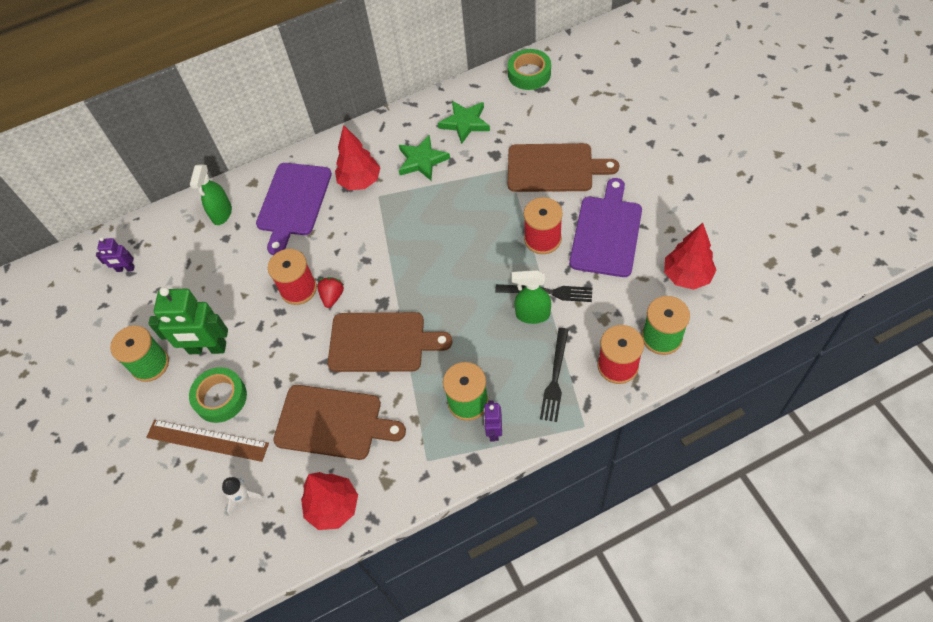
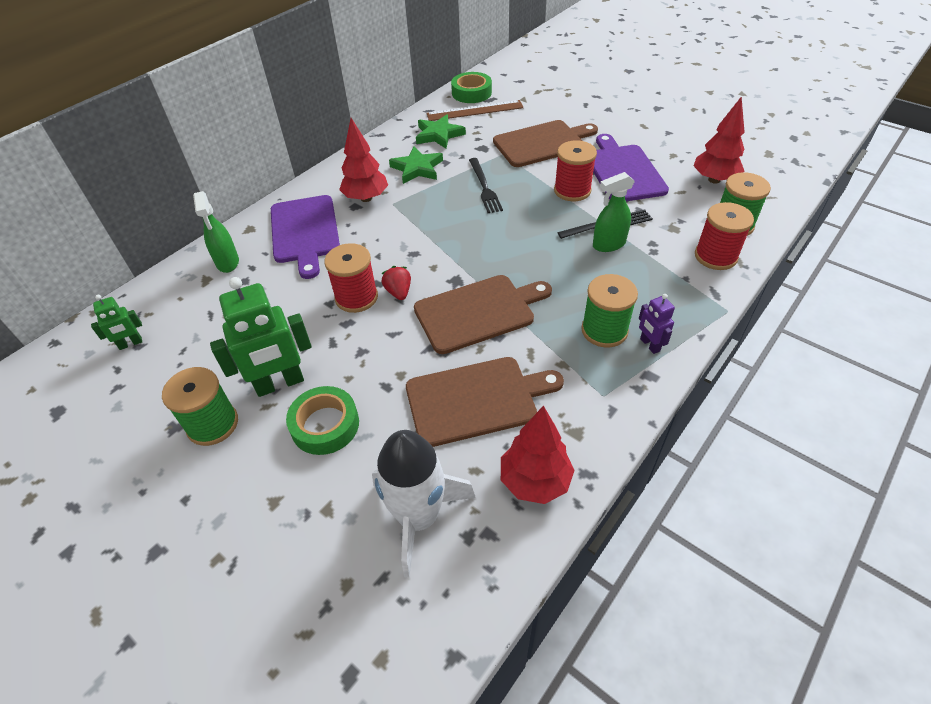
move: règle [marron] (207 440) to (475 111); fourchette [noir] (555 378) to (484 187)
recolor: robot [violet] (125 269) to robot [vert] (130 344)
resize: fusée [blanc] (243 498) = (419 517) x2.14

| What is needed |
Would you output the data exactly, without any of its images?

| Result of this task |
move: règle [marron] (207 440) to (475 111); fourchette [noir] (555 378) to (484 187)
recolor: robot [violet] (125 269) to robot [vert] (130 344)
resize: fusée [blanc] (243 498) = (419 517) x2.14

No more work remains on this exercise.